-- DATA SUPPLIED follows --

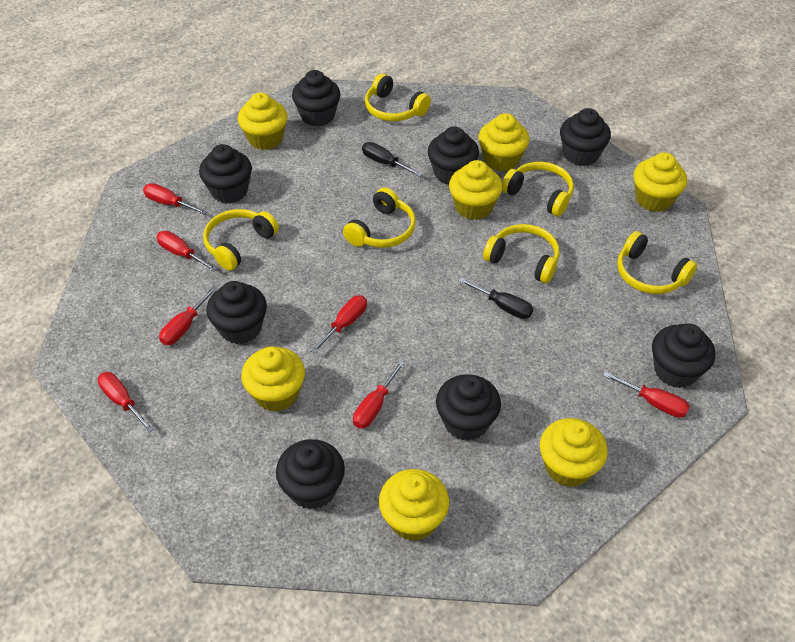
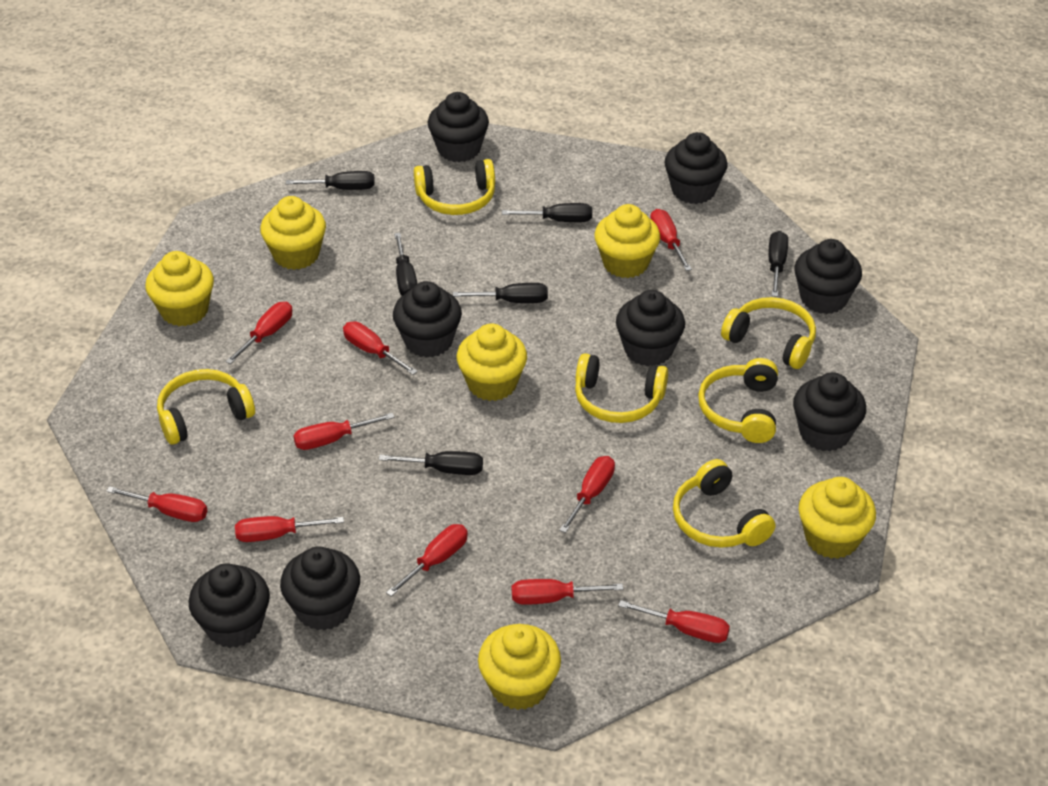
black screwdriver: 2 -> 6
red screwdriver: 7 -> 10
yellow cupcake: 7 -> 6

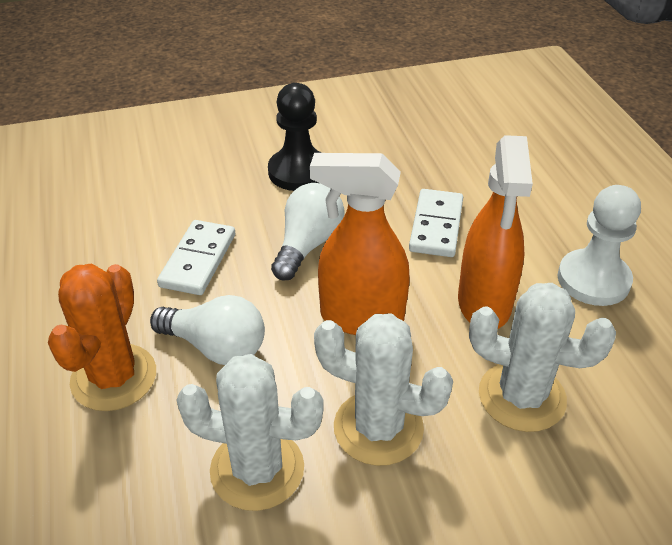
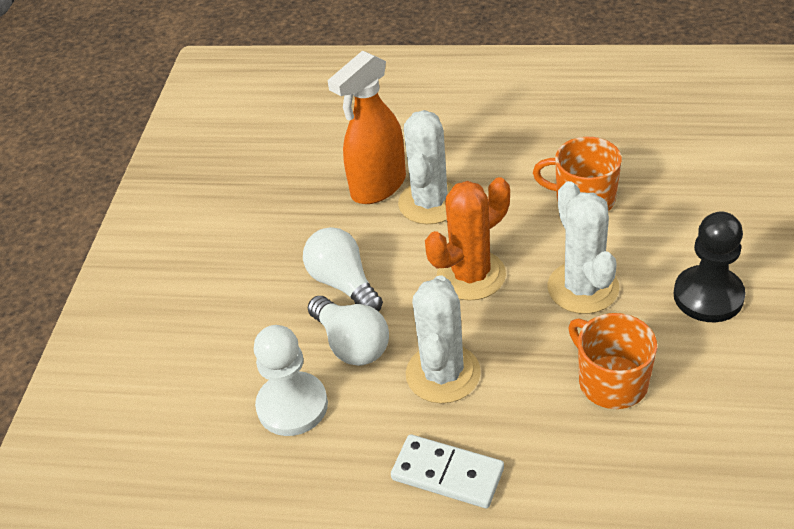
orange mug: 0 -> 2
orange spray bottle: 2 -> 1
white domino: 2 -> 1

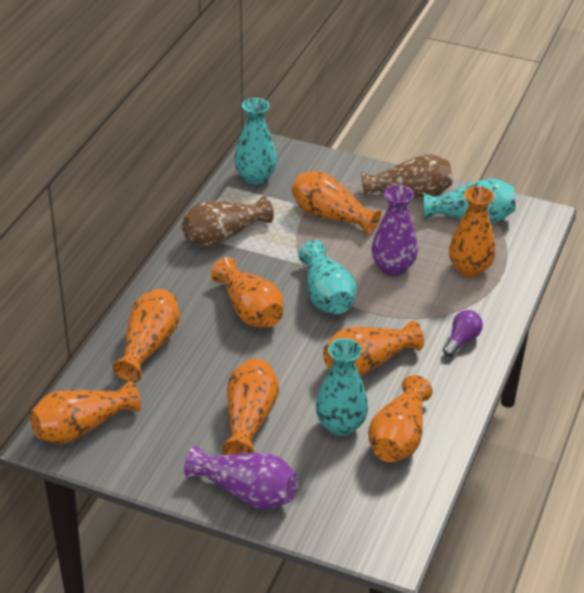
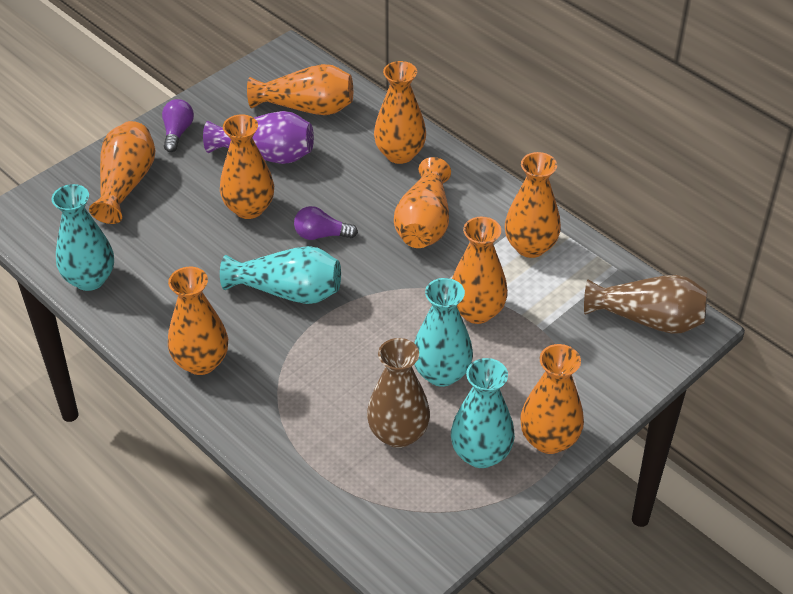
orange vase: 8 -> 9
purple light bulb: 1 -> 2
purple vase: 2 -> 1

-- DATA SUPPLIED concluded --

→ TASK REQUIREMENTS: Full copy, no pictures: write out each line of the data exactly as it stands.

→ THE COMPLETED TASK:
black screwdriver: 2 -> 6
red screwdriver: 7 -> 10
yellow cupcake: 7 -> 6

orange mug: 0 -> 2
orange spray bottle: 2 -> 1
white domino: 2 -> 1

orange vase: 8 -> 9
purple light bulb: 1 -> 2
purple vase: 2 -> 1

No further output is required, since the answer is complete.